What this task involves:
Collect each line in the listing below that contains the string "acciaccatura", and copy those lines out in order.
>> START Input rows
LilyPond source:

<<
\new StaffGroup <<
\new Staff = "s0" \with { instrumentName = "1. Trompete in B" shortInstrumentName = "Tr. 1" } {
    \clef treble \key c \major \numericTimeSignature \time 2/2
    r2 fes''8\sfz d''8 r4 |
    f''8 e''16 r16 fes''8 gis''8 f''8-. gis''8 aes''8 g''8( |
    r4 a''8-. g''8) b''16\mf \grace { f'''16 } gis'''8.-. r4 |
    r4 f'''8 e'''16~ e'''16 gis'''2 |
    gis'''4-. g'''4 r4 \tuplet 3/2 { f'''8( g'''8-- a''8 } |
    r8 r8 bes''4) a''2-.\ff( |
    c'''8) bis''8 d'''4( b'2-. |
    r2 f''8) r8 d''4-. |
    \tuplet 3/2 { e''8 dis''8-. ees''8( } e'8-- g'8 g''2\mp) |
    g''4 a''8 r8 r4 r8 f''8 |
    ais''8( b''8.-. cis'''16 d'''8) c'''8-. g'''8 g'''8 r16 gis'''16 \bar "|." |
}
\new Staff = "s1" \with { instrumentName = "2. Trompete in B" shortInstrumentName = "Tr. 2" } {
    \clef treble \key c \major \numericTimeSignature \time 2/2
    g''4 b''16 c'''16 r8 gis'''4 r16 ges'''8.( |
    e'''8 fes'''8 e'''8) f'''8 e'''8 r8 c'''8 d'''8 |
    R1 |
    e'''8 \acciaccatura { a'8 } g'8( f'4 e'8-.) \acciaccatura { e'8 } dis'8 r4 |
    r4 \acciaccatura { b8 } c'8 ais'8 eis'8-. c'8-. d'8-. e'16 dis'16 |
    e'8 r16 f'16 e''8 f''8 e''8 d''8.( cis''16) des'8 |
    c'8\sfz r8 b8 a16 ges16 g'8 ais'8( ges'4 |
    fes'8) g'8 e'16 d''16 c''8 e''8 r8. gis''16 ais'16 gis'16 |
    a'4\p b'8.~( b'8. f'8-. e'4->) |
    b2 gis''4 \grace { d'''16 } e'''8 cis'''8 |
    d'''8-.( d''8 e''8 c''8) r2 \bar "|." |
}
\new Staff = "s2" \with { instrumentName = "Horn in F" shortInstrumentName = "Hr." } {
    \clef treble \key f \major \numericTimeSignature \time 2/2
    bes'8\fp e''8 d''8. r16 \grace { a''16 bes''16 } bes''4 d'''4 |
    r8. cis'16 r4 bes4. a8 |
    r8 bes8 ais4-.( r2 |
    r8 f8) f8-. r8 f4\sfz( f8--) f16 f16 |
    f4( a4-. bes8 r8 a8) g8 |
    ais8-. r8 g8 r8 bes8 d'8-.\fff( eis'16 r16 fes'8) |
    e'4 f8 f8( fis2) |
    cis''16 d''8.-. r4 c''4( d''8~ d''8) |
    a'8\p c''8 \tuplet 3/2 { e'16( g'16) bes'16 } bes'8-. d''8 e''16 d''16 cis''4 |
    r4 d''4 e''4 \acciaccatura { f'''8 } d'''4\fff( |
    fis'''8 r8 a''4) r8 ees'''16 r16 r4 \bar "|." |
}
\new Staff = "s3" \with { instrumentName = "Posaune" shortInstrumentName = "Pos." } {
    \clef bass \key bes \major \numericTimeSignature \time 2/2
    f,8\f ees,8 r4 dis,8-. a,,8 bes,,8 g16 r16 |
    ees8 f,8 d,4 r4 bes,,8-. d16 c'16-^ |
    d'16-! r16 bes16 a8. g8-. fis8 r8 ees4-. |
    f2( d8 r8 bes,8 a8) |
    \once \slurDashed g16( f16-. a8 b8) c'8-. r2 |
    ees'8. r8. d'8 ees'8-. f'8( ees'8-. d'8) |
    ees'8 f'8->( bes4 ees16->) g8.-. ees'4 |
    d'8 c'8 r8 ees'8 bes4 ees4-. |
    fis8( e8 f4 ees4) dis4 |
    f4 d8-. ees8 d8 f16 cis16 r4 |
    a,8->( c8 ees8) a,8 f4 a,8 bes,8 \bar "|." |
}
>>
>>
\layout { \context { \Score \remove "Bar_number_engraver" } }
>> END Input rows
Answer to this task:
    e'''8 \acciaccatura { a'8 } g'8( f'4 e'8-.) \acciaccatura { e'8 } dis'8 r4 |
    r4 \acciaccatura { b8 } c'8 ais'8 eis'8-. c'8-. d'8-. e'16 dis'16 |
    r4 d''4 e''4 \acciaccatura { f'''8 } d'''4\fff( |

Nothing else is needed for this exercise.